[Source information Boundary: Start]

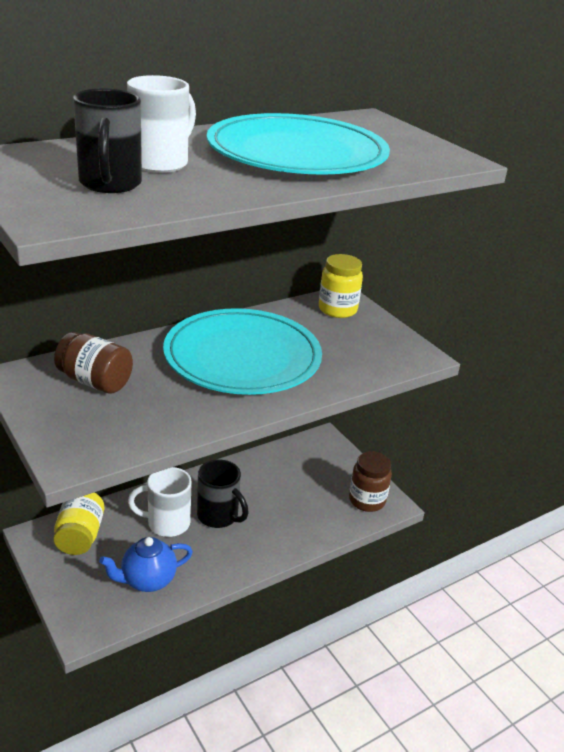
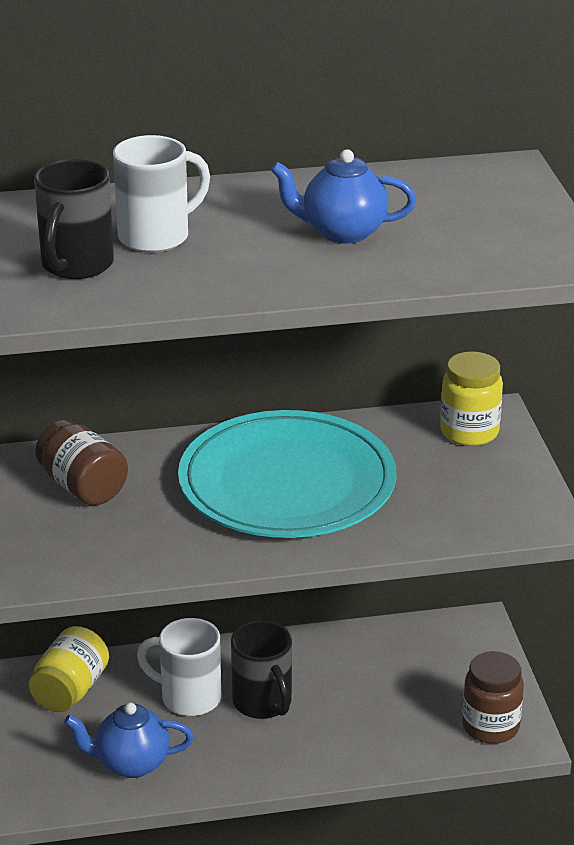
camera: 25 degrees right, 0 degrees up
(297, 153) = (342, 232): turquoise plate -> blue teapot

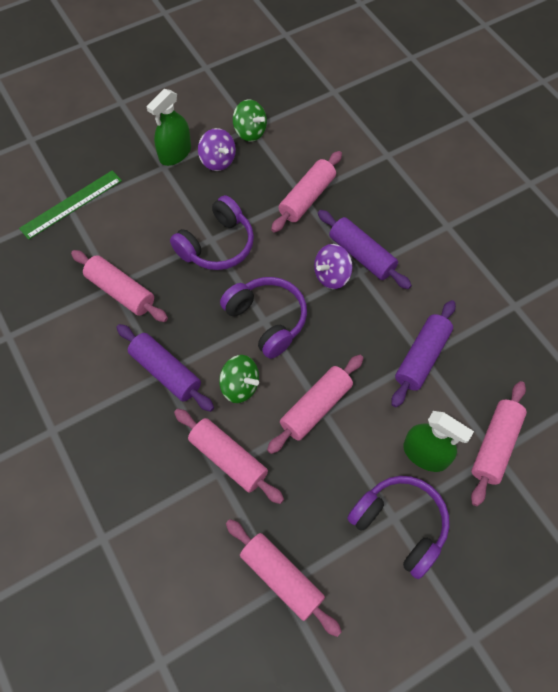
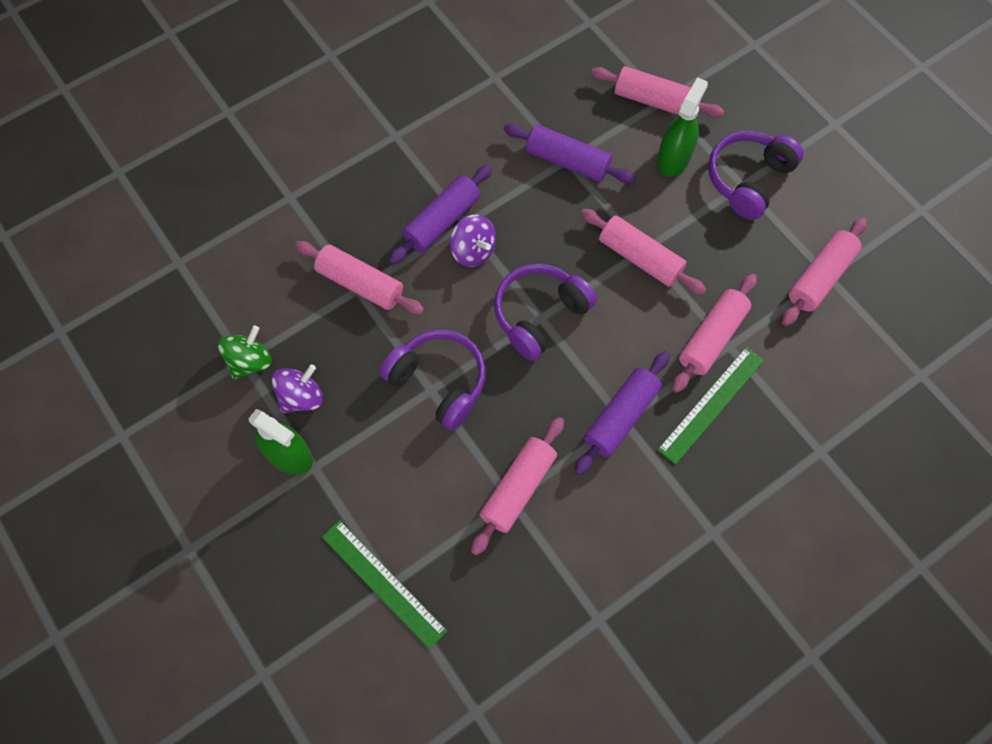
camera: 95 degrees left, 5 degrees up
(164, 447) = (711, 404): none -> green ruler
(240, 386) = (626, 335): green spinning top -> none

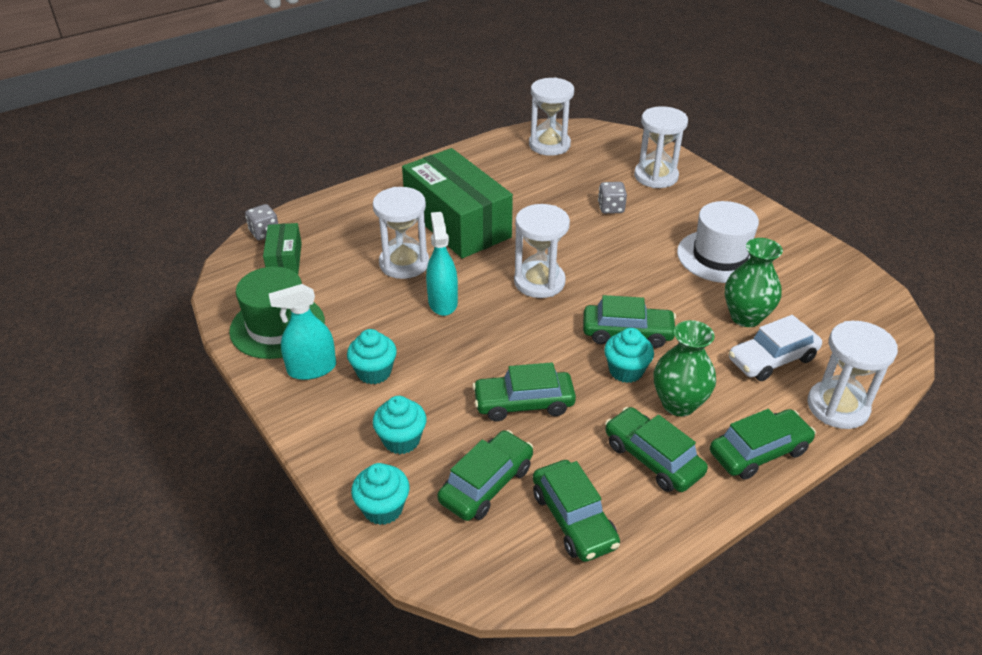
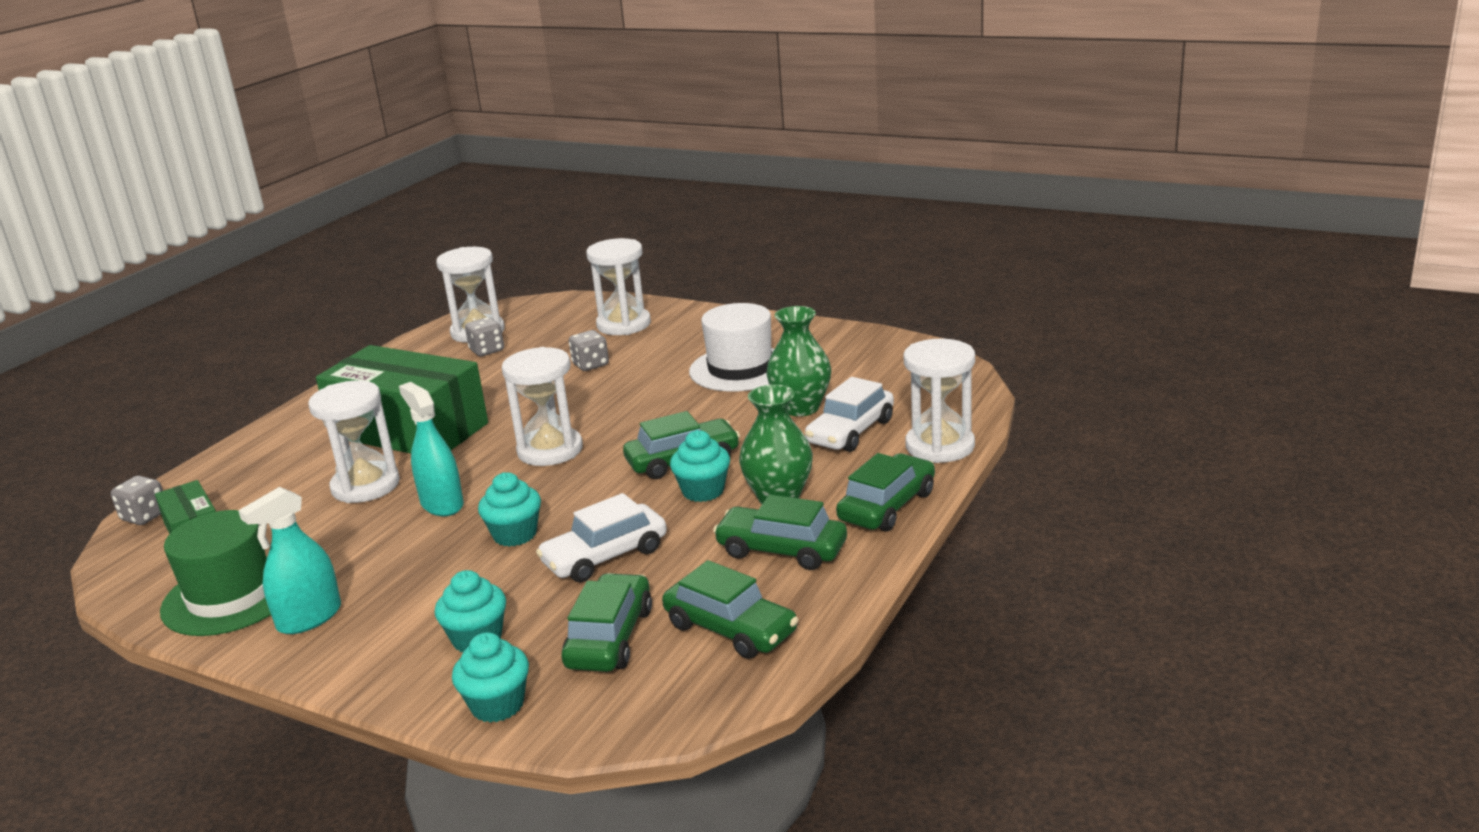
camera: 25 degrees left, 15 degrees down
(374, 372) = (397, 593): turquoise cupcake -> turquoise cupcake (515, 534)
(523, 403) = (605, 556): green car -> white car
(546, 166) = (487, 350): none -> grey dice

[Source information Boundary: End]

#### Task instructions
Copy the records exactly. Skip the images.

#### Solution for this exercise
camera: 25 degrees right, 0 degrees up
(297, 153) = (342, 232): turquoise plate -> blue teapot

camera: 95 degrees left, 5 degrees up
(164, 447) = (711, 404): none -> green ruler
(240, 386) = (626, 335): green spinning top -> none

camera: 25 degrees left, 15 degrees down
(374, 372) = (397, 593): turquoise cupcake -> turquoise cupcake (515, 534)
(523, 403) = (605, 556): green car -> white car
(546, 166) = (487, 350): none -> grey dice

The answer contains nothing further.